__DATA ENTRIES__:

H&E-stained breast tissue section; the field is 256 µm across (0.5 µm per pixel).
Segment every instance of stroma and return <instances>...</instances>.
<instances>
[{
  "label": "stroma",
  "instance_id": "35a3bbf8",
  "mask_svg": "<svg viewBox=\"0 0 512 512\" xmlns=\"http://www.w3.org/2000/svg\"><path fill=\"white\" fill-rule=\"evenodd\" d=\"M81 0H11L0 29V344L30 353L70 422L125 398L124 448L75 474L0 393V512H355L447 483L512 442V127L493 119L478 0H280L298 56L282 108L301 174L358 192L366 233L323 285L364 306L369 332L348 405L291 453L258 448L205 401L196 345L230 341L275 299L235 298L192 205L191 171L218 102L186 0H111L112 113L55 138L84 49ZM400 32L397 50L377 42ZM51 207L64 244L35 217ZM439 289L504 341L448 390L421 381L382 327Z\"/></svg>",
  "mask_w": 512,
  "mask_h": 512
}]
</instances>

...

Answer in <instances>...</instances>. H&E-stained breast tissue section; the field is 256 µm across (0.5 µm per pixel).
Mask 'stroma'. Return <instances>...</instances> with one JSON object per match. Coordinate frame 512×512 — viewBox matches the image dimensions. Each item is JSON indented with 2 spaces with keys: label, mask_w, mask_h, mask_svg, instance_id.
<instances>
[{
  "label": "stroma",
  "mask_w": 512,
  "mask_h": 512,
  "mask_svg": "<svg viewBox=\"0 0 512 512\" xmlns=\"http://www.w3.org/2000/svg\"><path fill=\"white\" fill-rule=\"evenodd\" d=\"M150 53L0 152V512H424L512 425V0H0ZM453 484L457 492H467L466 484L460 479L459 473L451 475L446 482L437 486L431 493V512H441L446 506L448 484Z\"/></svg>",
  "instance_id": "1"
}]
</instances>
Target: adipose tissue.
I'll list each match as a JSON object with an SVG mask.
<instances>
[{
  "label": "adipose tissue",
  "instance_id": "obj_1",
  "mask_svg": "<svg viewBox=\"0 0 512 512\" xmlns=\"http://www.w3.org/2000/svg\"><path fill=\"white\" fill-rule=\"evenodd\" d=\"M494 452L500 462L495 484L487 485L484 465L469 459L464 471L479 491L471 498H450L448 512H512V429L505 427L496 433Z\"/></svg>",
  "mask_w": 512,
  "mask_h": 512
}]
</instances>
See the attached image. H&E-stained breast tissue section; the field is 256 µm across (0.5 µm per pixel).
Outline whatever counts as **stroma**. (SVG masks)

==

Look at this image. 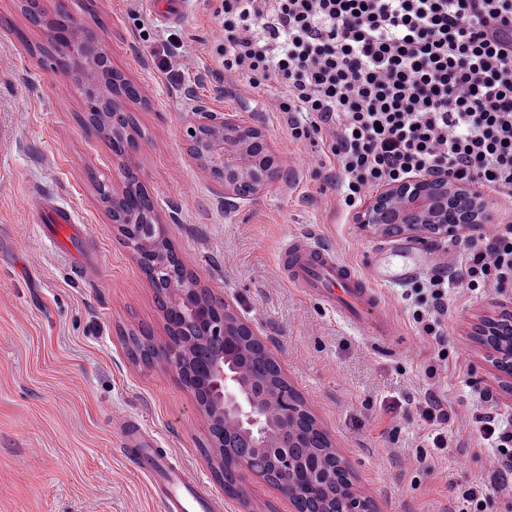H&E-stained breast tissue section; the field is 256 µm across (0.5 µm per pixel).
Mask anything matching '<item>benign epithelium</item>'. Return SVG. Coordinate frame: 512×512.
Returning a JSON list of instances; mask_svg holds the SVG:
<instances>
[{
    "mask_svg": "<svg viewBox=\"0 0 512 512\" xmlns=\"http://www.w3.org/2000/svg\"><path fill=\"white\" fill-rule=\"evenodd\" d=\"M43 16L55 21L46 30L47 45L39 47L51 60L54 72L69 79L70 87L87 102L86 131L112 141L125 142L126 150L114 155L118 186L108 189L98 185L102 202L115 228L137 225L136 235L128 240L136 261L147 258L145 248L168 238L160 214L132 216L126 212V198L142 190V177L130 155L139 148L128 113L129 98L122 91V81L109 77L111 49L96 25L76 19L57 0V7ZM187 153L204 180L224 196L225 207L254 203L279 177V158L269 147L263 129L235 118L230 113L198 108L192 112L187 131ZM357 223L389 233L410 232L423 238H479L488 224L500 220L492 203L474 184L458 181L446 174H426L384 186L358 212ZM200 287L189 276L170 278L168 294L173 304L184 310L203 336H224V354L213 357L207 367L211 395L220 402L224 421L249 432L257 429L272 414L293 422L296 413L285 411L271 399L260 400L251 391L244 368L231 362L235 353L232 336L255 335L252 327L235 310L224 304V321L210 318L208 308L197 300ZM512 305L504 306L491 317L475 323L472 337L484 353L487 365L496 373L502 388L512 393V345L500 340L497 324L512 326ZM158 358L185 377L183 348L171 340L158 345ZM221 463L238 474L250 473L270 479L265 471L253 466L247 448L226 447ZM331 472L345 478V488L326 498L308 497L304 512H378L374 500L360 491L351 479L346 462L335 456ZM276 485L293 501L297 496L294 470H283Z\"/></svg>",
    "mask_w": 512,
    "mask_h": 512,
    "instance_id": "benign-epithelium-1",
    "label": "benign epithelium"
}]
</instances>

__TASK DETAILS__: Emit only the lines from the one containing "See the attached" through the one containing "Outline whatever counts", copied exactly.

__EXPECTED ANSWER__:
See the attached image. H&E-stained breast tissue section; the field is 256 µm across (0.5 µm per pixel).
Outline whatever counts as **stroma**. (SVG masks)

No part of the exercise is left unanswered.